◆ Aim of the exercise: The reply must repeat each entry exactly and contain no pictures.
(Source records begins)
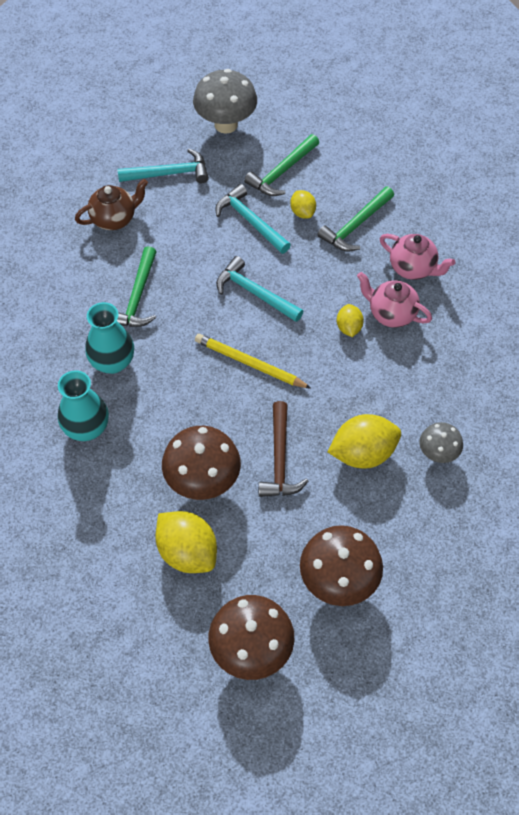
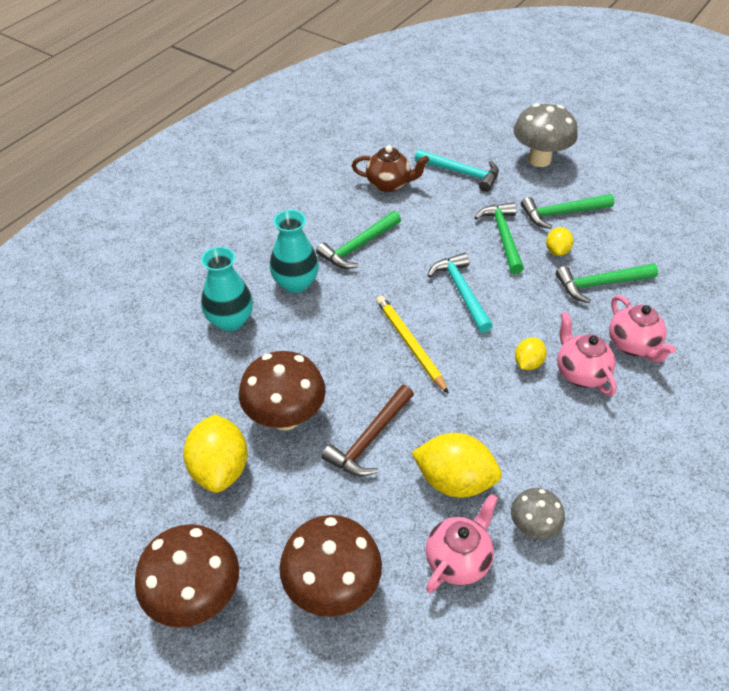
camera: 35 degrees right, 10 degrees down
(250, 221) = (503, 236): turquoise hammer -> green hammer
(406, 508) = (458, 559): none -> pink teapot

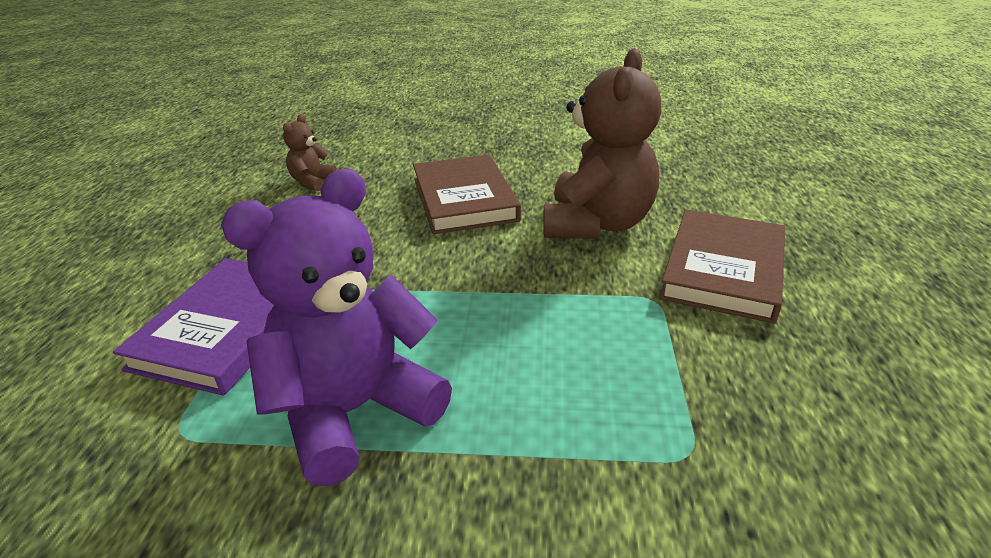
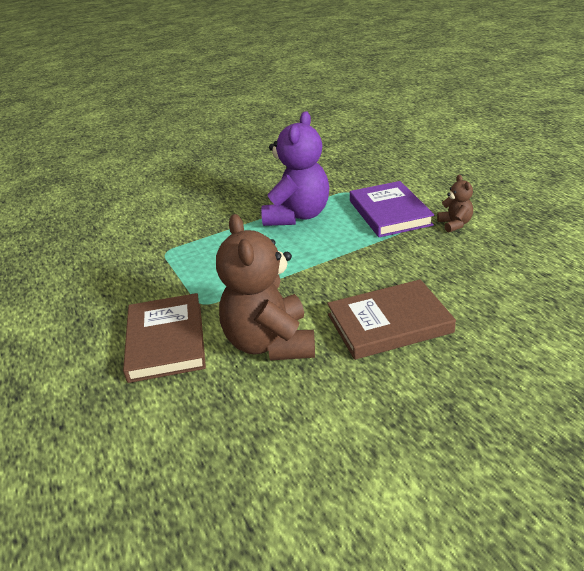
camera: 150 degrees right, 0 degrees up
(312, 182) = (521, 288): brown teddy bear -> brown teddy bear (455, 224)
(464, 199) = (389, 323): brown book -> brown book turned 60 degrees counterclockwise

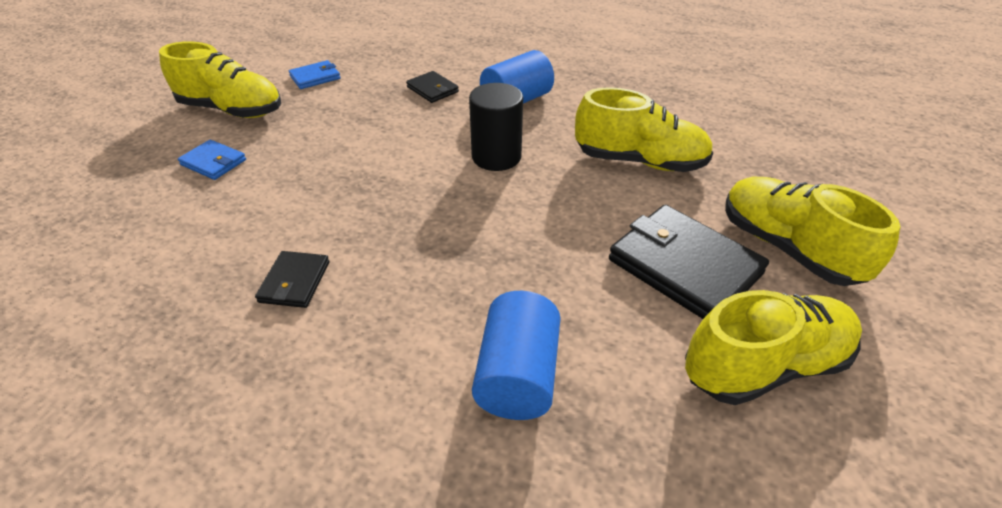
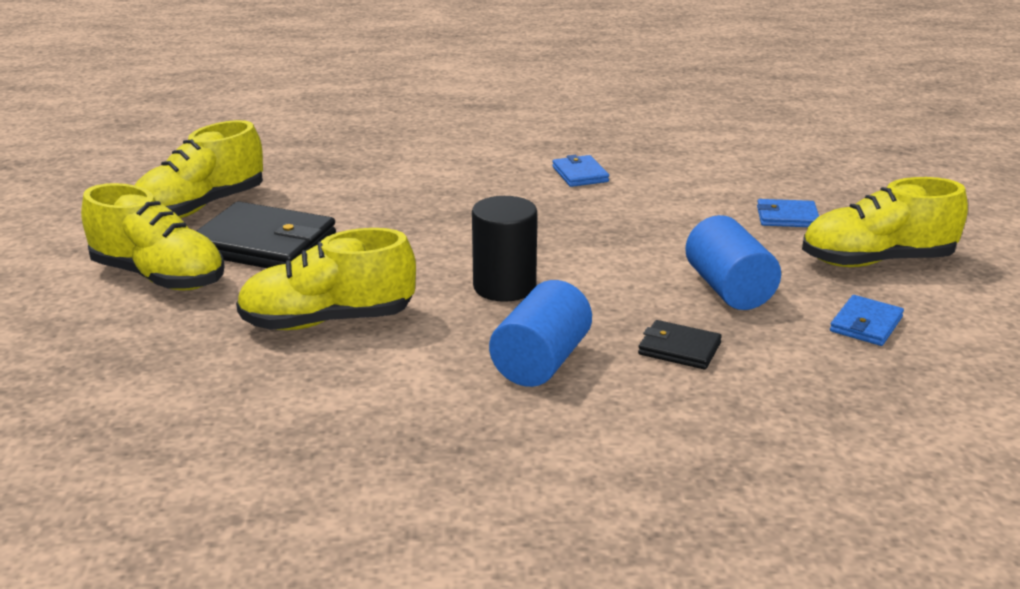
camera: 155 degrees right, 15 degrees down
(294, 282) = (580, 174): black wallet -> blue wallet
(517, 375) = (377, 172): blue cylinder -> blue cylinder (729, 289)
(Source records ends)
◆ Answer space:
camera: 35 degrees right, 10 degrees down
(250, 221) = (503, 236): turquoise hammer -> green hammer
(406, 508) = (458, 559): none -> pink teapot

camera: 150 degrees right, 0 degrees up
(312, 182) = (521, 288): brown teddy bear -> brown teddy bear (455, 224)
(464, 199) = (389, 323): brown book -> brown book turned 60 degrees counterclockwise

camera: 155 degrees right, 15 degrees down
(294, 282) = (580, 174): black wallet -> blue wallet
(517, 375) = (377, 172): blue cylinder -> blue cylinder (729, 289)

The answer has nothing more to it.